Work request
Everything from the line containing "none -> grey cone E7 level 1" to the last line of the entries must be reproduced exactly, and nothing outside that range.

((

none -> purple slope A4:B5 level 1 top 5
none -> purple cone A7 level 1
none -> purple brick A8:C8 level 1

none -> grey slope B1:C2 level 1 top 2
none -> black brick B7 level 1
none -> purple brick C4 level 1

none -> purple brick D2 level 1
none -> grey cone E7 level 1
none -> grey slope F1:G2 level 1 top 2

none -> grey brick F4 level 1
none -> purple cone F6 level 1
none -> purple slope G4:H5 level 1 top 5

))

Answer space
none -> grey cone E7 level 1
none -> grey slope F1:G2 level 1 top 2

none -> grey brick F4 level 1
none -> purple cone F6 level 1
none -> purple slope G4:H5 level 1 top 5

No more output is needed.